++++ GIVEN RECORDS

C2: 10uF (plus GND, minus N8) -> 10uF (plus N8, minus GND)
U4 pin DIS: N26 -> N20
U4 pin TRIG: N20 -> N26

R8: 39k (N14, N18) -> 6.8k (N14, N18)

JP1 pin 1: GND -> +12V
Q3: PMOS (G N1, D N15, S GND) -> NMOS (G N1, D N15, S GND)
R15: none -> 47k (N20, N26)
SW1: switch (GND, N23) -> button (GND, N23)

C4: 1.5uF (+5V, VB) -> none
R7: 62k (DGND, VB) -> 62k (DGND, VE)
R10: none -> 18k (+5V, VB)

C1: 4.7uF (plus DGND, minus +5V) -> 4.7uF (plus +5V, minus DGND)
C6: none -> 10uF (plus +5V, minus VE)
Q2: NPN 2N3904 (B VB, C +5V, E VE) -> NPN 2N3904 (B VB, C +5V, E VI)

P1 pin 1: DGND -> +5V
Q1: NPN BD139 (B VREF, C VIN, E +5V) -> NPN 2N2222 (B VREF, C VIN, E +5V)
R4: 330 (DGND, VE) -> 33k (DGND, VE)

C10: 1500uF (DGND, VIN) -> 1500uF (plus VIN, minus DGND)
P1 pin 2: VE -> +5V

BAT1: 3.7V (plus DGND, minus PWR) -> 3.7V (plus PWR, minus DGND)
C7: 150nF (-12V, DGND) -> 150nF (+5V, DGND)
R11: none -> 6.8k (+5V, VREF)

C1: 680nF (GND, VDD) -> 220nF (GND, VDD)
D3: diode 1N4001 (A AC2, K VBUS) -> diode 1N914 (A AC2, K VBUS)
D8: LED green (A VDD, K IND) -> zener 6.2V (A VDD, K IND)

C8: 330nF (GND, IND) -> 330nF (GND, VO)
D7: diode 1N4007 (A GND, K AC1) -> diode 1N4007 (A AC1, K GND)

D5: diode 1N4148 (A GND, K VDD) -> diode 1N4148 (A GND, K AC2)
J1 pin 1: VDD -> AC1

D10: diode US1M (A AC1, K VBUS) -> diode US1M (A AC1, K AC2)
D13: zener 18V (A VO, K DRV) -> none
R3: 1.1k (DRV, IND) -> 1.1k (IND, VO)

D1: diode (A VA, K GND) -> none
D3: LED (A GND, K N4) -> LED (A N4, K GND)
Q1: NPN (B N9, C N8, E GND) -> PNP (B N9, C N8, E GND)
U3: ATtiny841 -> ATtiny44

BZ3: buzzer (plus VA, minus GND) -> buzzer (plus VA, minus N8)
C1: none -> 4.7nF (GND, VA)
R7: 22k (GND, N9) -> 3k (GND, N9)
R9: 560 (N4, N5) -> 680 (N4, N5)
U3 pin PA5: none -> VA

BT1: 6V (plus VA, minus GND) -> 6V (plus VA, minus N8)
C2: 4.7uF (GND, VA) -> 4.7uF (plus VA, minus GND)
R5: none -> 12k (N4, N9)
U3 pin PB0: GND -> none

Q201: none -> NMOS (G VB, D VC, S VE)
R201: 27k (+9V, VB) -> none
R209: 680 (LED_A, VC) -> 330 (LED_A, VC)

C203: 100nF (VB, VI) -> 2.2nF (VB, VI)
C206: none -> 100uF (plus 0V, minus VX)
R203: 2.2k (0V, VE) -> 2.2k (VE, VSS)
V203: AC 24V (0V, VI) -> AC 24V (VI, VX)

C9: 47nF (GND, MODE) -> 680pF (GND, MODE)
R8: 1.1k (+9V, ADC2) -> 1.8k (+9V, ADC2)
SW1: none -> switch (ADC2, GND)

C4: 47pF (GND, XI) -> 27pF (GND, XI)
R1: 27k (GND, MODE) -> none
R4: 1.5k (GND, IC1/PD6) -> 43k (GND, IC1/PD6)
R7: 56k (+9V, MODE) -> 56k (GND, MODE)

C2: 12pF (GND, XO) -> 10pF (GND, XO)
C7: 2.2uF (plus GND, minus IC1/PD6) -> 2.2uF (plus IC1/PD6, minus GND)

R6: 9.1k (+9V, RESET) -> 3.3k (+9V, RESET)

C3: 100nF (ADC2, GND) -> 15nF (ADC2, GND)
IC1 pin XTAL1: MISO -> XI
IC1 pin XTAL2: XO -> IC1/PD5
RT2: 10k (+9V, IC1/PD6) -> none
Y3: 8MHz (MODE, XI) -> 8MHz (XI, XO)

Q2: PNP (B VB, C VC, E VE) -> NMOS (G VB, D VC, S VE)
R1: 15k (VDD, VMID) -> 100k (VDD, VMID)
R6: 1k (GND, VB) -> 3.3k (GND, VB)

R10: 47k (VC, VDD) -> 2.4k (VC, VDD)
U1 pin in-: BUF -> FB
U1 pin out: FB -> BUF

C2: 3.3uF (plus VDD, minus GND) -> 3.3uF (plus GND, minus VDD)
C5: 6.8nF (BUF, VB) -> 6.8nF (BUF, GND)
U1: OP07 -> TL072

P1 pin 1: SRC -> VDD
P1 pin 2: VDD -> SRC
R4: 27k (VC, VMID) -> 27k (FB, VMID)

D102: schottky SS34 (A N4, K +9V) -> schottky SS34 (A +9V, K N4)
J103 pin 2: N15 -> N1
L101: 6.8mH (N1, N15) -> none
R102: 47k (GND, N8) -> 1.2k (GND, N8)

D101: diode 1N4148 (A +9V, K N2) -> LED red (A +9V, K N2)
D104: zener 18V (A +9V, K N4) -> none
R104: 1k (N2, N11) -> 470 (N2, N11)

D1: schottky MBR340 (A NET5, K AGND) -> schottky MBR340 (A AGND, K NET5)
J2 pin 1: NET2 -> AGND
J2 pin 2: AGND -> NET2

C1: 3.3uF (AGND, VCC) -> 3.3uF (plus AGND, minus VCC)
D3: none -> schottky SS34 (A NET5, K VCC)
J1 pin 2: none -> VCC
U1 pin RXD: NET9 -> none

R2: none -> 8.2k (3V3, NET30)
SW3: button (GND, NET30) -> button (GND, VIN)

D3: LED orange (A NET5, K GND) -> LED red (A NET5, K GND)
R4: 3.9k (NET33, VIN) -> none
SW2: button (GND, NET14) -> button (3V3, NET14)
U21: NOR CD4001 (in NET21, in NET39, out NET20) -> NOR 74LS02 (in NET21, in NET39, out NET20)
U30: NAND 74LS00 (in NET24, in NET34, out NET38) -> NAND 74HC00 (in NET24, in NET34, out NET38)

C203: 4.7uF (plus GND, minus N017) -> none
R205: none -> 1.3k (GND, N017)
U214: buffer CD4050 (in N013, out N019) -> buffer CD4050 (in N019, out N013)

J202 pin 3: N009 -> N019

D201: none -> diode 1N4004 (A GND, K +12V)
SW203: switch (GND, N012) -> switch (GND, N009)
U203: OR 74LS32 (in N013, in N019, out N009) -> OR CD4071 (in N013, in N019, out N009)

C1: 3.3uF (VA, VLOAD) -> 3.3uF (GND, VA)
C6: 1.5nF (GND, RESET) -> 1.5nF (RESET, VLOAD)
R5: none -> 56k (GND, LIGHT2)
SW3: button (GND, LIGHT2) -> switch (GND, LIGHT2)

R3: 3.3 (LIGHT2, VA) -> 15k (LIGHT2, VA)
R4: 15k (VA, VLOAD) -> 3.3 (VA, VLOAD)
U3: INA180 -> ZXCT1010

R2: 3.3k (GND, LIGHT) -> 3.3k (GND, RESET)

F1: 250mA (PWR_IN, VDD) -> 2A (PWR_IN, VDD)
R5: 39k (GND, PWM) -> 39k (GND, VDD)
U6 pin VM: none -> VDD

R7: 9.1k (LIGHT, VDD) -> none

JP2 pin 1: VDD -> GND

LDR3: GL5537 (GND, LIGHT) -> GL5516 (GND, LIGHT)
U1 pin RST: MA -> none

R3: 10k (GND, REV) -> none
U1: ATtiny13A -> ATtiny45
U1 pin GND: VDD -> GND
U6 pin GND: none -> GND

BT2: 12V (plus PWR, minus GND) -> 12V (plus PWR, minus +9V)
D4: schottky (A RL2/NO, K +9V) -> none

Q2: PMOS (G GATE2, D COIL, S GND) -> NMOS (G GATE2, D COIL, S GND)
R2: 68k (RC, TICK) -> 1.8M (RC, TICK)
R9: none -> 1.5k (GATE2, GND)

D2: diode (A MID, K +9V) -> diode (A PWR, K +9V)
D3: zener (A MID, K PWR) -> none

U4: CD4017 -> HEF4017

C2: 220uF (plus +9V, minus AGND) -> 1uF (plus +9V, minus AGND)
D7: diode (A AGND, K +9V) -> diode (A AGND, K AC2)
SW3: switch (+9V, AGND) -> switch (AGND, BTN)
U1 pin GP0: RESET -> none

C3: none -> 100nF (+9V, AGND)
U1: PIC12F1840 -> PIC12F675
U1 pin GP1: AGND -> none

++++++++

▸ **WORK ITEM**: Return, word for word, the lines of the data above from the line with "C2: 3.3uF (plus" through the line with "L101: 6.8mH (N1, N15) -> none", inclusive.

▸ **SOLUTION**:
C2: 3.3uF (plus VDD, minus GND) -> 3.3uF (plus GND, minus VDD)
C5: 6.8nF (BUF, VB) -> 6.8nF (BUF, GND)
U1: OP07 -> TL072

P1 pin 1: SRC -> VDD
P1 pin 2: VDD -> SRC
R4: 27k (VC, VMID) -> 27k (FB, VMID)

D102: schottky SS34 (A N4, K +9V) -> schottky SS34 (A +9V, K N4)
J103 pin 2: N15 -> N1
L101: 6.8mH (N1, N15) -> none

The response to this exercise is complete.